→ GIVEN ENTRIES:

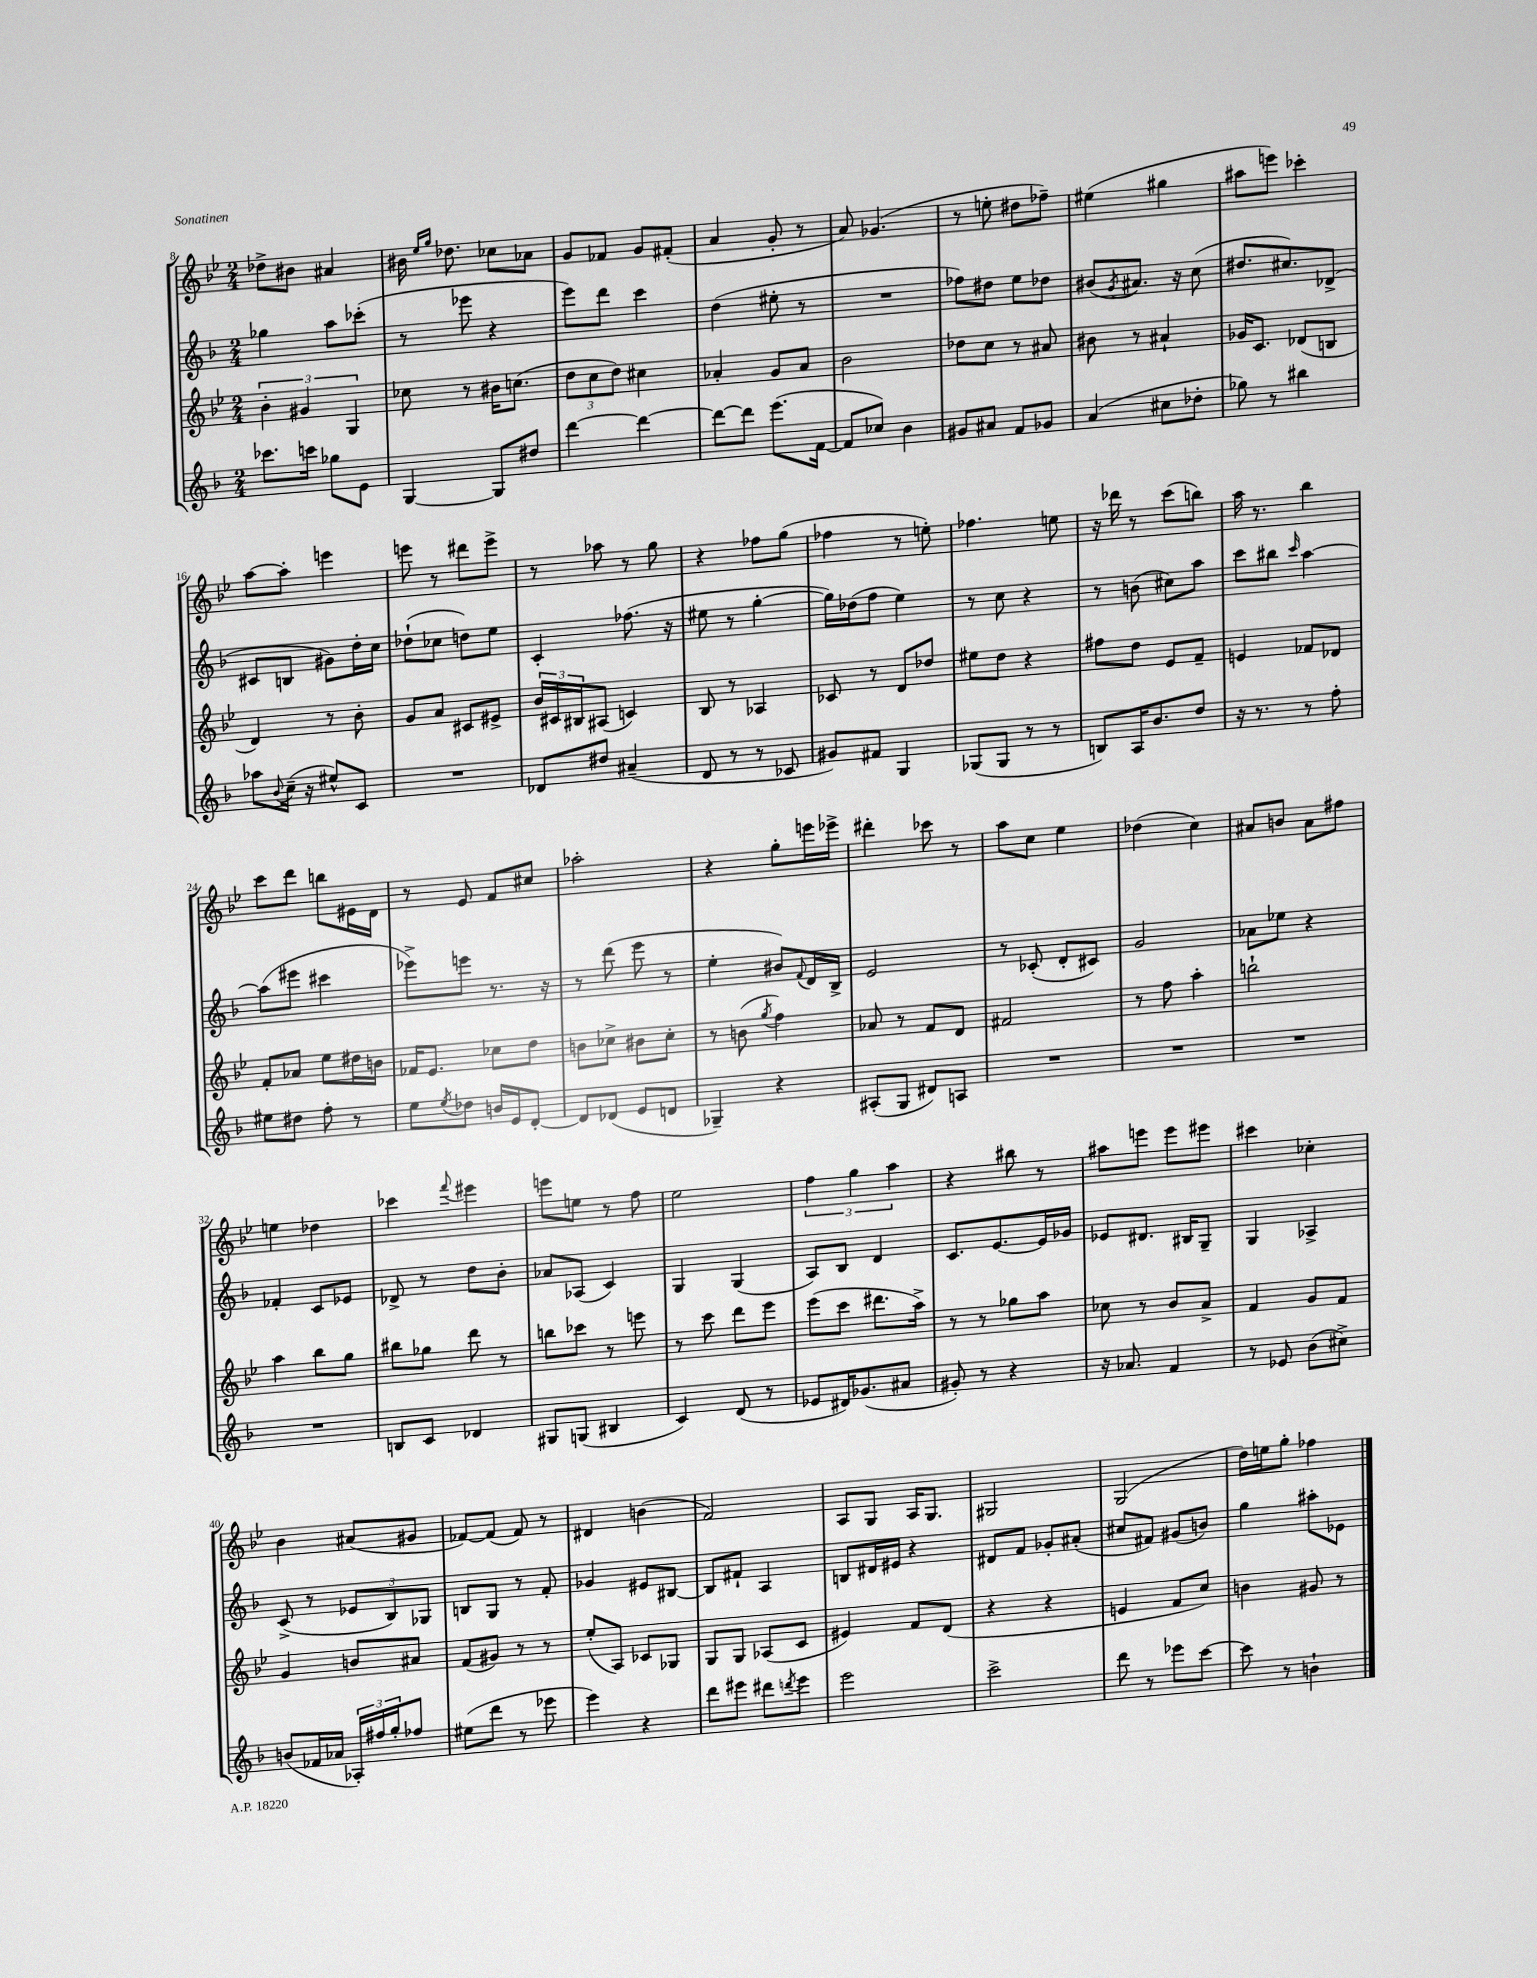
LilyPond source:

--

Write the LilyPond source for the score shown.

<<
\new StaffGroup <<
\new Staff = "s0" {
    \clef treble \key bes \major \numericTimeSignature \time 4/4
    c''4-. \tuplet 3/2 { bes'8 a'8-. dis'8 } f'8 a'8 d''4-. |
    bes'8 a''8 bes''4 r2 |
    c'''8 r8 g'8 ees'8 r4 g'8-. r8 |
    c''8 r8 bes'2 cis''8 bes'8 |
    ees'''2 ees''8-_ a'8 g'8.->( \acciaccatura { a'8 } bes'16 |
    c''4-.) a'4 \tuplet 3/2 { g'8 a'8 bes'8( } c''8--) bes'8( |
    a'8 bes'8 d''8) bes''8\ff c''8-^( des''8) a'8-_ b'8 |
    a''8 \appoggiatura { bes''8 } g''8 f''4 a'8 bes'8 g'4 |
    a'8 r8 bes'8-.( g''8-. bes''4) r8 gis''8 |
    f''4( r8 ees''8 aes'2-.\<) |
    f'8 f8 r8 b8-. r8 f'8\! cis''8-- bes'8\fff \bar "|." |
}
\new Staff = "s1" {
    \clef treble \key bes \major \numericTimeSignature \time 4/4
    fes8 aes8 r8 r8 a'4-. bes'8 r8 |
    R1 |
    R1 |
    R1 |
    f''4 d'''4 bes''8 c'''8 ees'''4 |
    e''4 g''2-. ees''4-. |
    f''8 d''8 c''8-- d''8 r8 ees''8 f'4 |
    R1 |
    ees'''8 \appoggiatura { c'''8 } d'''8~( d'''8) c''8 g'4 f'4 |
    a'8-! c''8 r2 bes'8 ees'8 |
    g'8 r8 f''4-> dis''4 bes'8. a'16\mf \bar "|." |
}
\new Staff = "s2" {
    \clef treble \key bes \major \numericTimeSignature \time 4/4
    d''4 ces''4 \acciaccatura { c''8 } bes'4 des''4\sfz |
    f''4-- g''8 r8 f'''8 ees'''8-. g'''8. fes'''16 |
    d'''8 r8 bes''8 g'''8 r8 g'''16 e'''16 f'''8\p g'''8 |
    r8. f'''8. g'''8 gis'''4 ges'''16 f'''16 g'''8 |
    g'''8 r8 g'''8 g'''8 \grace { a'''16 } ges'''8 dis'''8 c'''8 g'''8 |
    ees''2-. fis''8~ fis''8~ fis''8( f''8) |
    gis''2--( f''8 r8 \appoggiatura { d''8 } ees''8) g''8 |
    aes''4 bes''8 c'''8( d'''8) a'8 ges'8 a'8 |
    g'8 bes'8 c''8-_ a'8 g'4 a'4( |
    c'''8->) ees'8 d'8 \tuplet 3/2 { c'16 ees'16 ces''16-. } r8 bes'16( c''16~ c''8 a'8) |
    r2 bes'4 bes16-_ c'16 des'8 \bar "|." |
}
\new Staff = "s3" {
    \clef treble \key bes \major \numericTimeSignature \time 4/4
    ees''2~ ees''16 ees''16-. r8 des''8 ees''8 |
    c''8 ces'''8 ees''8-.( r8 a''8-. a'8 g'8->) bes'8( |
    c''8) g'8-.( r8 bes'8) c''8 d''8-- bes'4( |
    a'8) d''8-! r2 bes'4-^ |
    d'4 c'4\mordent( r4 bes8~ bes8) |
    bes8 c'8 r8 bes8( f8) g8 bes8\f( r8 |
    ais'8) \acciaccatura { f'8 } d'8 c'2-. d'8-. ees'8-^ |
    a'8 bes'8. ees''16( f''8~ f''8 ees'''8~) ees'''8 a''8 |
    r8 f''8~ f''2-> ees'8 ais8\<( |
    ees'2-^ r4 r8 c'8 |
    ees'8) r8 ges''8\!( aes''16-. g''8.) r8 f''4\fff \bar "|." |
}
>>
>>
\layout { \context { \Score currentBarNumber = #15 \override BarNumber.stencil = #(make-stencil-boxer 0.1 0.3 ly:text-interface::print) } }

--

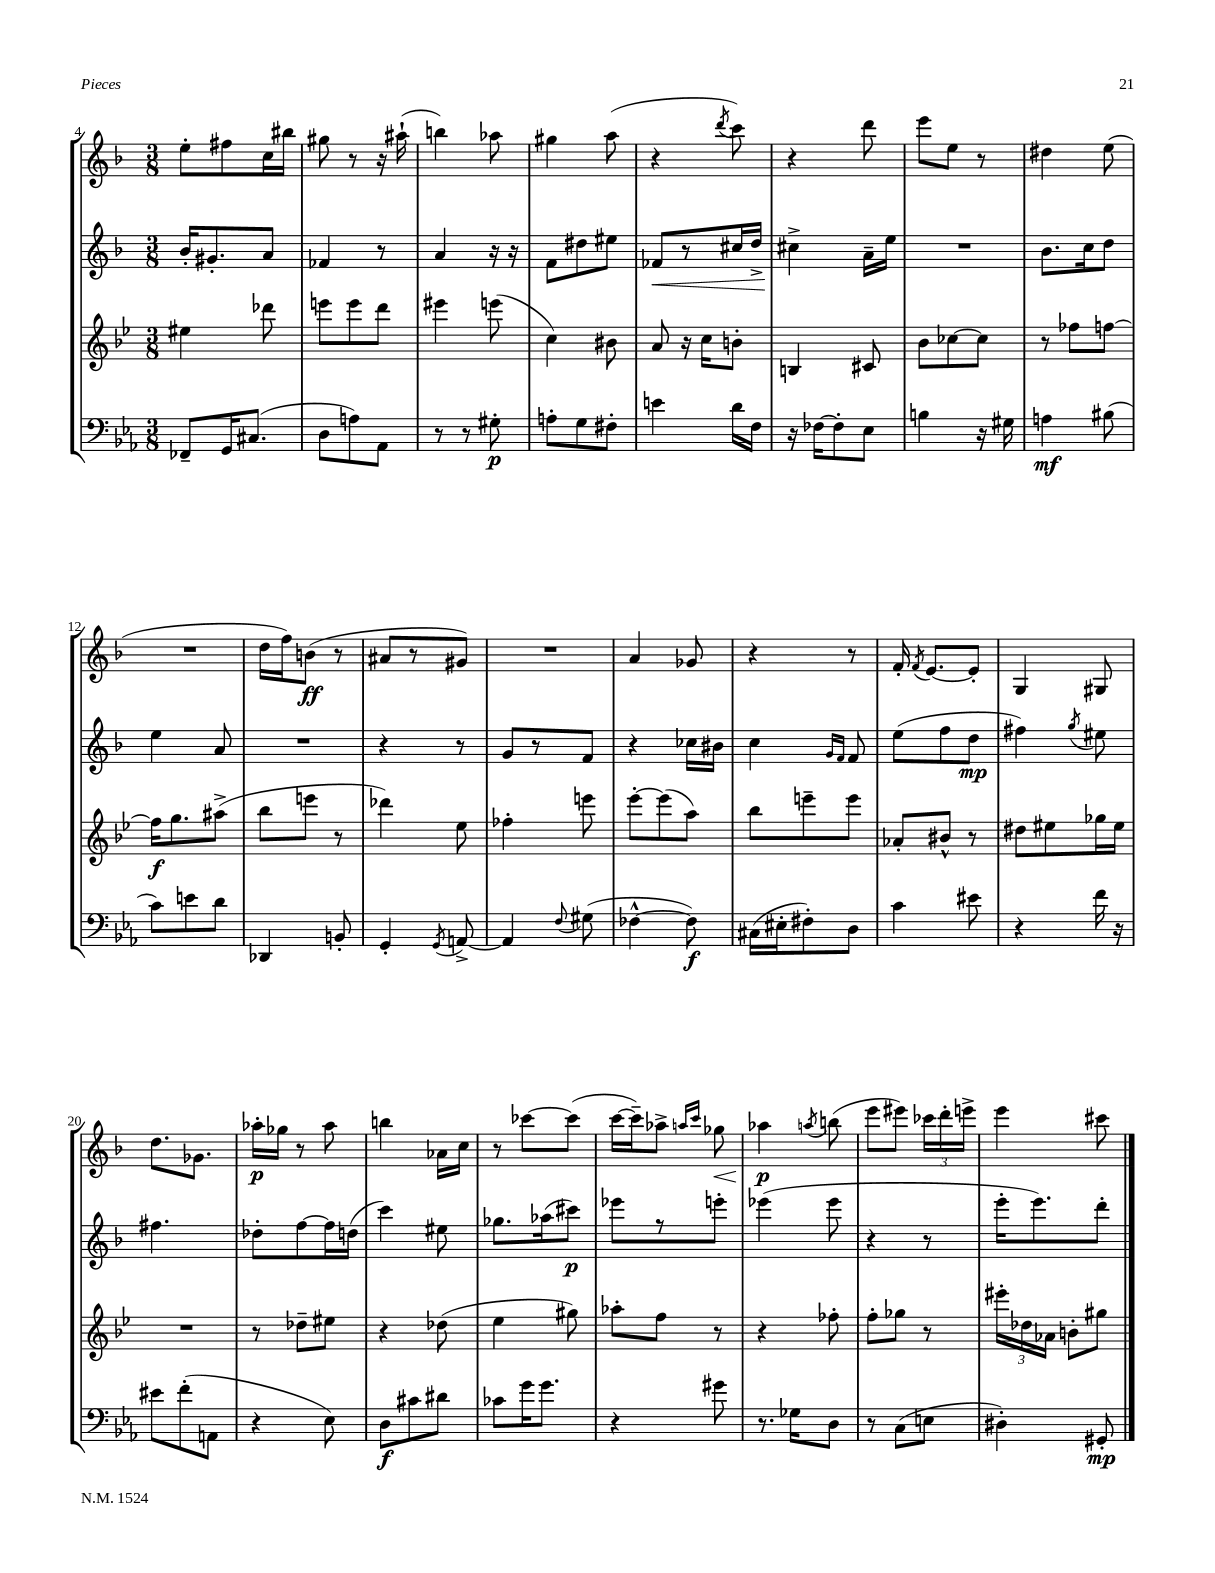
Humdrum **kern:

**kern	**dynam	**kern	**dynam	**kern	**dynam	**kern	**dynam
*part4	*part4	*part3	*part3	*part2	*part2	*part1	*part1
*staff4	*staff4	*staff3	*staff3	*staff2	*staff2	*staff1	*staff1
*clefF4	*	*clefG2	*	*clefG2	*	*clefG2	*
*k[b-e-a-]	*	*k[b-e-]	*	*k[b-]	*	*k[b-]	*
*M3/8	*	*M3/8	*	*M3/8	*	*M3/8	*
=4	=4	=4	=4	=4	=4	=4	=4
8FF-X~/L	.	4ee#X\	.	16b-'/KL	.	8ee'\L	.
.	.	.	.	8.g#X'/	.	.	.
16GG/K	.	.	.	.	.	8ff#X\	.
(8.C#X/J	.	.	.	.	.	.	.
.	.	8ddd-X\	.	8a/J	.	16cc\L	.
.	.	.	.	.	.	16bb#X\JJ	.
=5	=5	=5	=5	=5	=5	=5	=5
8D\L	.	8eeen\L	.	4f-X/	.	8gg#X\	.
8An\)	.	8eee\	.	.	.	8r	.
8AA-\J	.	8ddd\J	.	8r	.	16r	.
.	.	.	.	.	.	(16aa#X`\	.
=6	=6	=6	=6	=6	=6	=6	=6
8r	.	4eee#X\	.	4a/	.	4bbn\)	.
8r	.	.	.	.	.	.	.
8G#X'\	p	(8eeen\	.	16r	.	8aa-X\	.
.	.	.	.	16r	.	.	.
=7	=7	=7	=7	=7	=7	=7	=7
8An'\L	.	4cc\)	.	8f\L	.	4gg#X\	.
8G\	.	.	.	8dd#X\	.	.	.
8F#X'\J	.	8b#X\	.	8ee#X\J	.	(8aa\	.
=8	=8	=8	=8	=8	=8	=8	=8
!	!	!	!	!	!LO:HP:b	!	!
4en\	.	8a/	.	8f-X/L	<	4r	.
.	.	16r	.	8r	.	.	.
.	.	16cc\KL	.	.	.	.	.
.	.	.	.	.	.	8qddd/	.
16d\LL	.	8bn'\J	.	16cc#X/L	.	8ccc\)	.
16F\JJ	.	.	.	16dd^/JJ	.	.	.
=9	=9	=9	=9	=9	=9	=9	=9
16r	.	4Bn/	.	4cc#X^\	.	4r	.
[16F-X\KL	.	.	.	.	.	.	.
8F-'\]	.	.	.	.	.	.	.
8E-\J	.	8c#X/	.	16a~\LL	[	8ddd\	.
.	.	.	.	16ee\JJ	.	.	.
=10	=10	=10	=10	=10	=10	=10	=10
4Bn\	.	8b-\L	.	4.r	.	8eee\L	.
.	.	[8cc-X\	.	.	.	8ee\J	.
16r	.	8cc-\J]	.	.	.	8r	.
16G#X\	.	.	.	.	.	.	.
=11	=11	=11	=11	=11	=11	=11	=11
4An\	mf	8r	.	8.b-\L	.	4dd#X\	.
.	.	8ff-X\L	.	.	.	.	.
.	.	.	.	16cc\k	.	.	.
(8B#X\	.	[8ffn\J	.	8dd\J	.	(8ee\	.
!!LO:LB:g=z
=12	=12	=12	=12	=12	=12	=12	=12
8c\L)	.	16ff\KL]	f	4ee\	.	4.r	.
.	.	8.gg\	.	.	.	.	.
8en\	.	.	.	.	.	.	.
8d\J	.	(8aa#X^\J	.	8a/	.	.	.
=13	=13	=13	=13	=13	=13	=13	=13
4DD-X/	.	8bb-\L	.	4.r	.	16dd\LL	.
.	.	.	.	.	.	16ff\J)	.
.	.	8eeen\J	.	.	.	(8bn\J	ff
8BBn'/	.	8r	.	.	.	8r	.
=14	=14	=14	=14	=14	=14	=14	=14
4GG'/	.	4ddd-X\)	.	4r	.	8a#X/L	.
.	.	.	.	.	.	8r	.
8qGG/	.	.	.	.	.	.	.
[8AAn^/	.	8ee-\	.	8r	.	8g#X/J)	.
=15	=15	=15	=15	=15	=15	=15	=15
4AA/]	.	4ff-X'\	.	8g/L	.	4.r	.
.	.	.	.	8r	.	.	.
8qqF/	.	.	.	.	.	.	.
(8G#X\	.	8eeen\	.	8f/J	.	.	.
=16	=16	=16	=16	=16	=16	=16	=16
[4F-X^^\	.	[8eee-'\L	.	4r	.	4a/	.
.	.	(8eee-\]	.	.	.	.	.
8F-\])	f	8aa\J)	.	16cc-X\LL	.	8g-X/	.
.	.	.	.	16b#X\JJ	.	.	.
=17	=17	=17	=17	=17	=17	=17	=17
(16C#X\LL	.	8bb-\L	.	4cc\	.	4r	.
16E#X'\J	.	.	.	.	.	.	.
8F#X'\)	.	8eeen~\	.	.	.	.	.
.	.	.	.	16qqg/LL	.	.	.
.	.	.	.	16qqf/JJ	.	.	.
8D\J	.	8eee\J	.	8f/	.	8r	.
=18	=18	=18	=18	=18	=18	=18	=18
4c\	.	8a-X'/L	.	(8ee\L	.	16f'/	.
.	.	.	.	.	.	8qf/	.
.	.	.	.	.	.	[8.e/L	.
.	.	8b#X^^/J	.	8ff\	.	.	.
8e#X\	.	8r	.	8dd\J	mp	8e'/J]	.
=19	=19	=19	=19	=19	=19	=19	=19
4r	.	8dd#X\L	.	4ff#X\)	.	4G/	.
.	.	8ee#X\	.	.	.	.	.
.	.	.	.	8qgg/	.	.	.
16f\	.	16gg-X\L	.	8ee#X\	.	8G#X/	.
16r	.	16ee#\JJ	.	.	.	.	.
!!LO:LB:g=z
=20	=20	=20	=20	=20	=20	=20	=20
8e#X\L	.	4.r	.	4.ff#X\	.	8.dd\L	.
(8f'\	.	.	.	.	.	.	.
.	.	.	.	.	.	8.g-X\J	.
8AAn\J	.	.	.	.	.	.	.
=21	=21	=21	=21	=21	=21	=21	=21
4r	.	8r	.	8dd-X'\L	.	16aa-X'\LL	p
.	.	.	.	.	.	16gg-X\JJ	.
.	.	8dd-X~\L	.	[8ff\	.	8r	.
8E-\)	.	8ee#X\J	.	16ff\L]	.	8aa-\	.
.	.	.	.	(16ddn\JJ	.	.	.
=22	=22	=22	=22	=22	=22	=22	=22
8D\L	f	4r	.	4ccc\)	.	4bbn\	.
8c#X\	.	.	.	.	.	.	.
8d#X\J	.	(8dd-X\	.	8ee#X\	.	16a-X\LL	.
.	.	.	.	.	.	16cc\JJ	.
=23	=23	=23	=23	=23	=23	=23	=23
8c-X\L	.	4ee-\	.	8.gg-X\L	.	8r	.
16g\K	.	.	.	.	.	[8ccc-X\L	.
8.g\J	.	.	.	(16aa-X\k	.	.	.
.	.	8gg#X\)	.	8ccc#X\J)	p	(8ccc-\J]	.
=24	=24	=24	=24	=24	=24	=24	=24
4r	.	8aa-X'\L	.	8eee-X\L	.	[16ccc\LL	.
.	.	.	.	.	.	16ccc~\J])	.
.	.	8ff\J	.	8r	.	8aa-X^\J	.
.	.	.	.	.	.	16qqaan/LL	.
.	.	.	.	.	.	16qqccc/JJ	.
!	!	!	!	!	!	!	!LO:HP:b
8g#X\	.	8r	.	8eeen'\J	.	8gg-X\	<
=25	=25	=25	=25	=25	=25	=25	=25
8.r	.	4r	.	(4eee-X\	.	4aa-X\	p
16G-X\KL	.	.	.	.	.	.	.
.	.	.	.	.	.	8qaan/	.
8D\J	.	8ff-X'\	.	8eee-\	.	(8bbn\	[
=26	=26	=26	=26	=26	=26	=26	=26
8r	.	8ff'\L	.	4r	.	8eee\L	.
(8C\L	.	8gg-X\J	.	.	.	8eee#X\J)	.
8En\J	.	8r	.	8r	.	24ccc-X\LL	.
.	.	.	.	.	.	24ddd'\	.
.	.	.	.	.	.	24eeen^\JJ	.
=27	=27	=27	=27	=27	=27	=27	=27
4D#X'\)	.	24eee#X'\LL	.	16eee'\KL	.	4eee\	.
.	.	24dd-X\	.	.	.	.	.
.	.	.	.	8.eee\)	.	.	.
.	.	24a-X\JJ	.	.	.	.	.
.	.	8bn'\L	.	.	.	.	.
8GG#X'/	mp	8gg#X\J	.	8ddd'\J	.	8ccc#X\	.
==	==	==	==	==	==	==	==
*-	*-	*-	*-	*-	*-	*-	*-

→ WORK TO COMPLETE: In the lines from the one with "Write the LilyPond" to the one with "a'8 r8 bes'8-.( g''8-.", change "acciaccatura" to "appoggiatura" and give those lines again with nothing else altered.

→ TASK RESULT:
Write the LilyPond source for the score shown.

<<
\new StaffGroup <<
\new Staff = "s0" {
    \clef treble \key bes \major \numericTimeSignature \time 4/4
    c''4-. \tuplet 3/2 { bes'8 a'8-. dis'8 } f'8 a'8 d''4-. |
    bes'8 a''8 bes''4 r2 |
    c'''8 r8 g'8 ees'8 r4 g'8-. r8 |
    c''8 r8 bes'2 cis''8 bes'8 |
    ees'''2 ees''8-_ a'8 g'8.->( \appoggiatura { a'8 } bes'16 |
    c''4-.) a'4 \tuplet 3/2 { g'8 a'8 bes'8( } c''8--) bes'8( |
    a'8 bes'8 d''8) bes''8\ff c''8-^( des''8) a'8-_ b'8 |
    a''8 \appoggiatura { bes''8 } g''8 f''4 a'8 bes'8 g'4 |
    a'8 r8 bes'8-.( g''8-. bes''4) r8 gis''8 |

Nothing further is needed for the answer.